=== Instructions for the task ===
Print the lines that run from the line with "POT1 pin SIG: none -> A0" to the line with "LED3: red -> blue", keeping both end lines, exactly as they appear in the entries below, and nothing else.

--- START ---

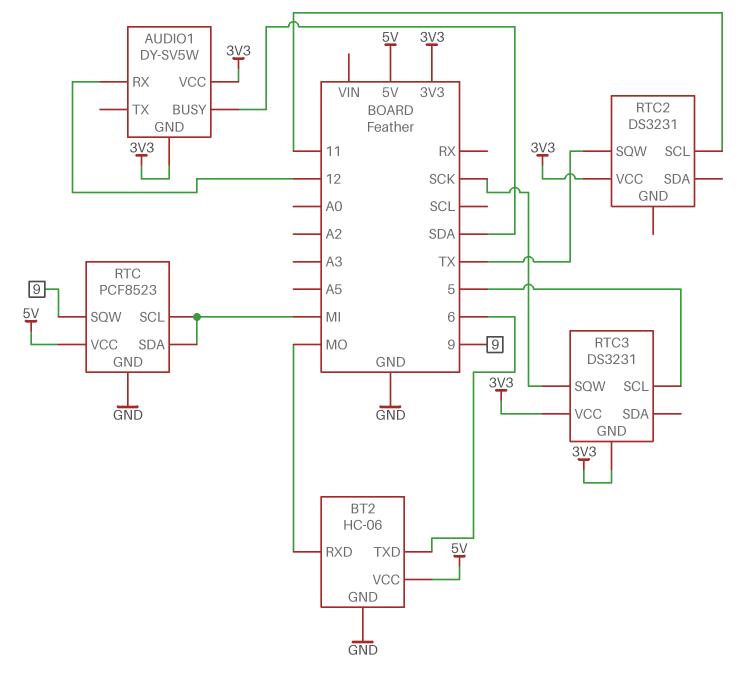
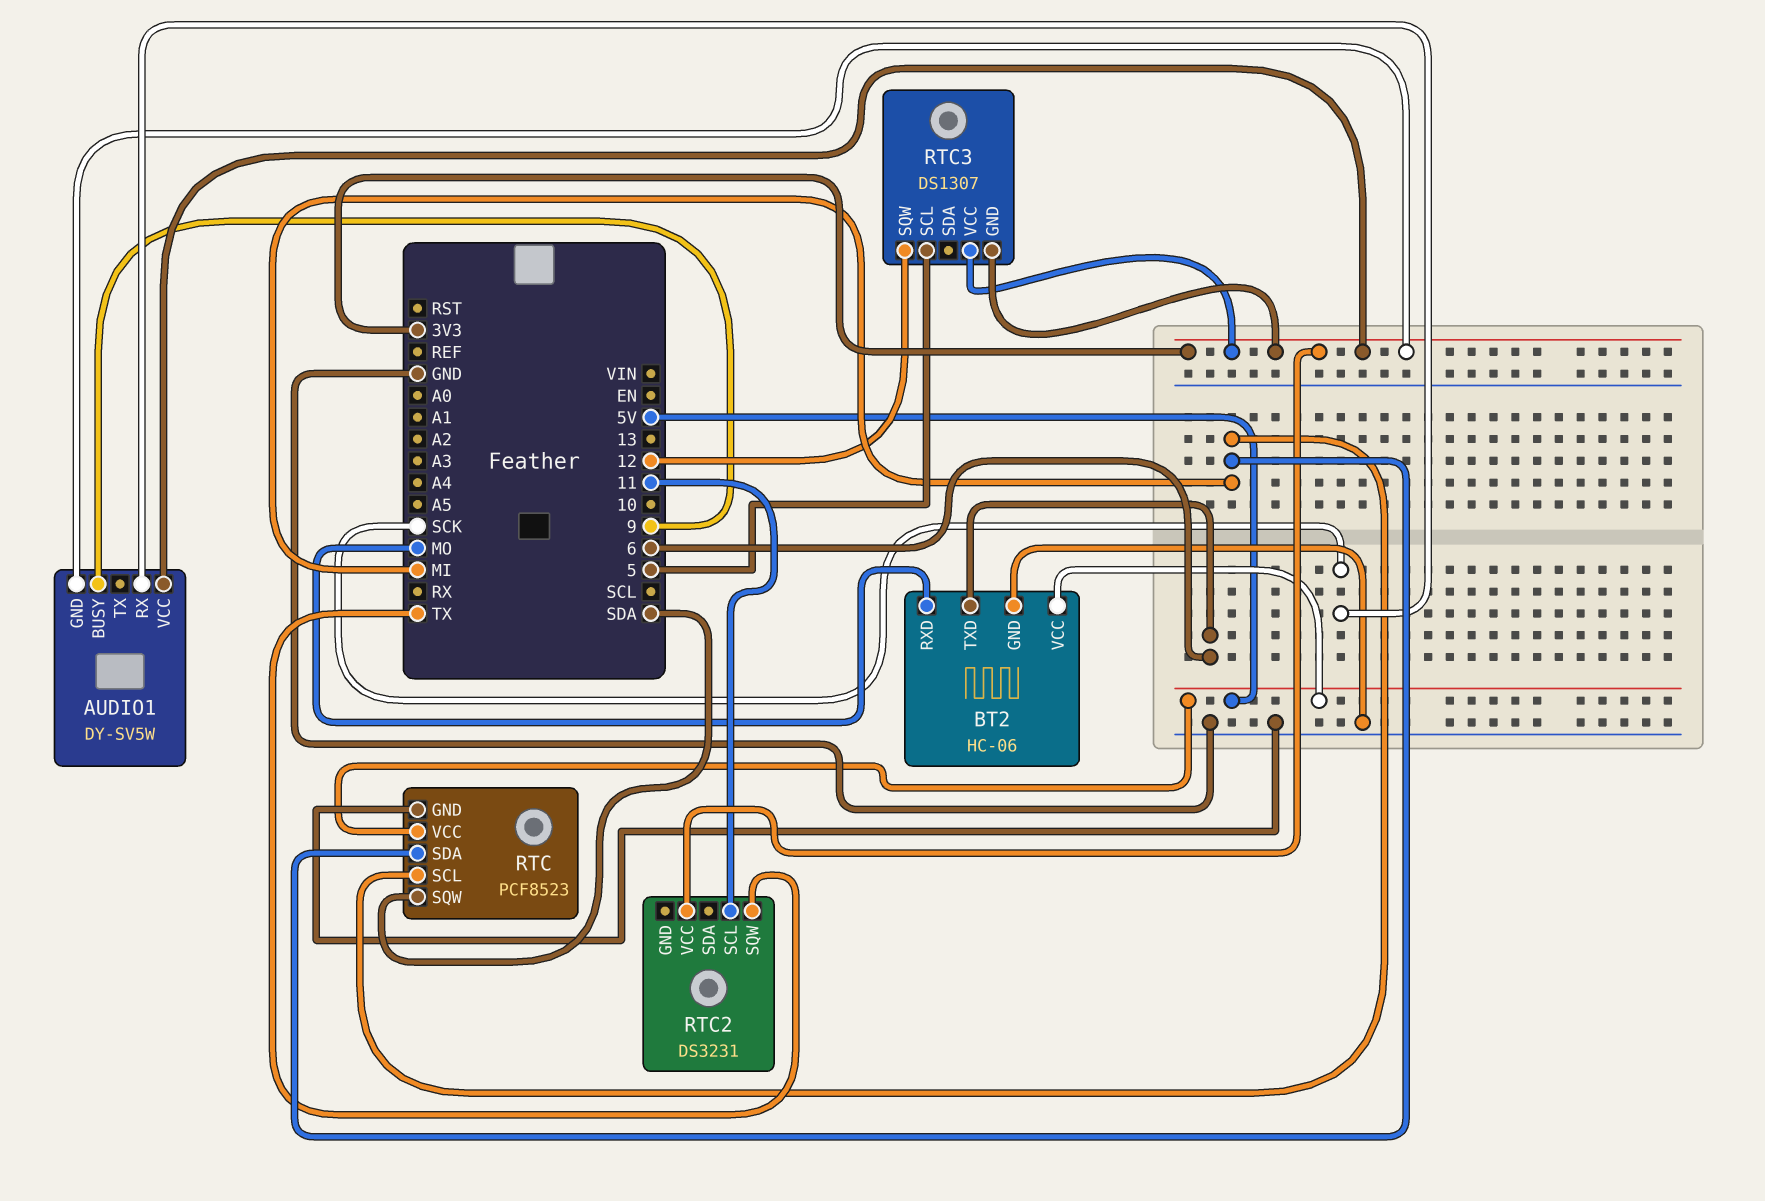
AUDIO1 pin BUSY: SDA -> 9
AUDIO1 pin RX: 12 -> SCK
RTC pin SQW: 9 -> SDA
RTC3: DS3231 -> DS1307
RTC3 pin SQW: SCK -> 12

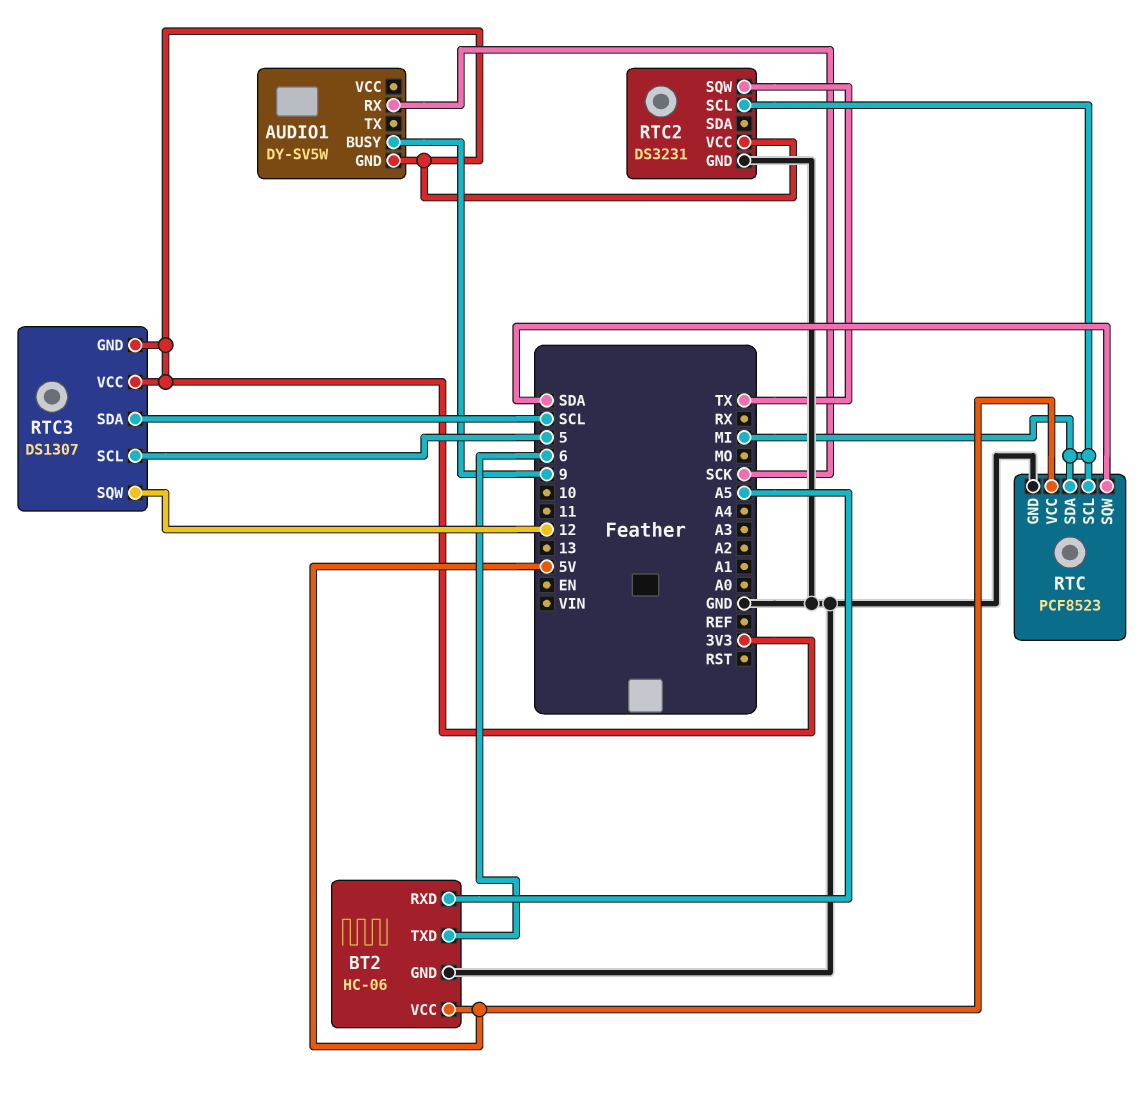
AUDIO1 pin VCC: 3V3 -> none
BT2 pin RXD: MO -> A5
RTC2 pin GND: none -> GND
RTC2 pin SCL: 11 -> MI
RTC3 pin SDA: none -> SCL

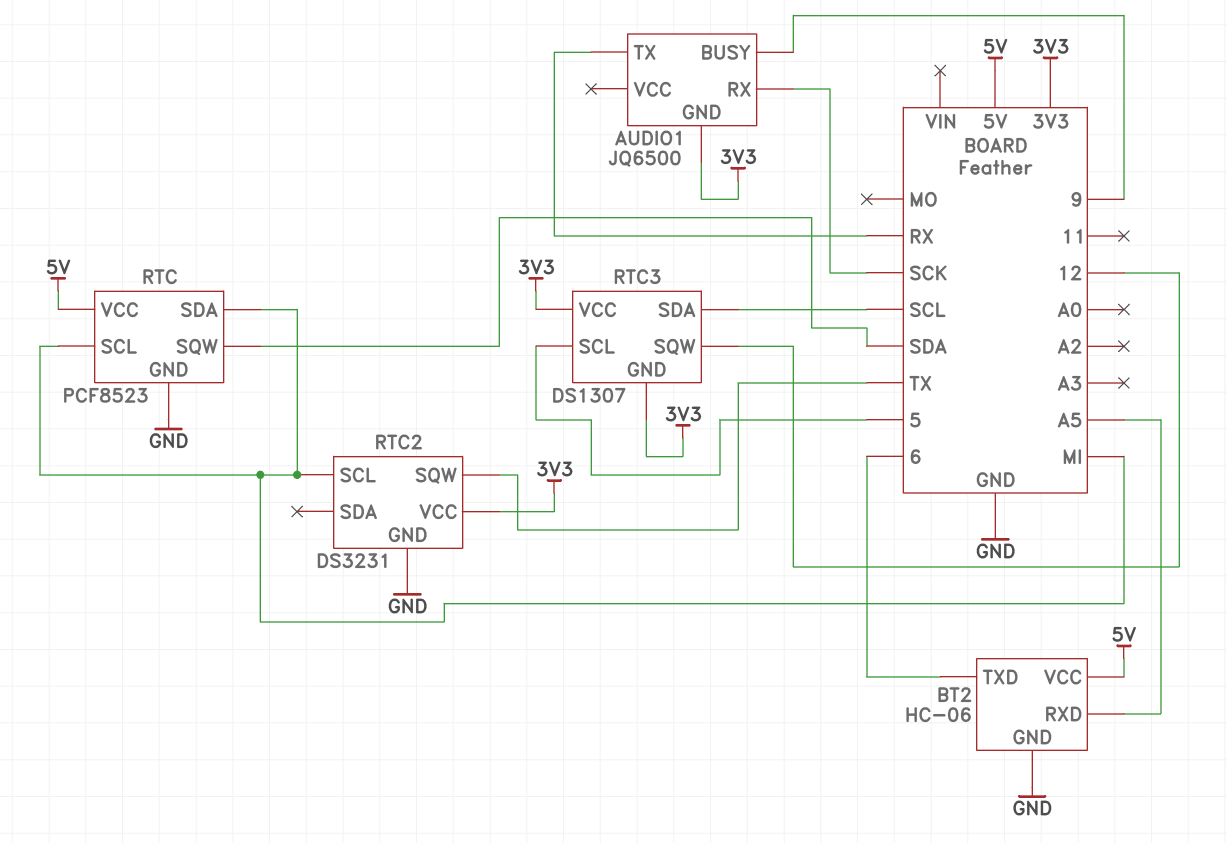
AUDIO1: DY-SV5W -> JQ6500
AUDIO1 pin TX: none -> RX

--- END ---
--- START ---

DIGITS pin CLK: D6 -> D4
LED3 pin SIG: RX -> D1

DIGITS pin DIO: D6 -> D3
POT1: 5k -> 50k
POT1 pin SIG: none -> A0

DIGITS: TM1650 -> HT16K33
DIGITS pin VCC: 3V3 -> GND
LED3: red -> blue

--- END ---

=== Expected output ===
POT1 pin SIG: none -> A0

DIGITS: TM1650 -> HT16K33
DIGITS pin VCC: 3V3 -> GND
LED3: red -> blue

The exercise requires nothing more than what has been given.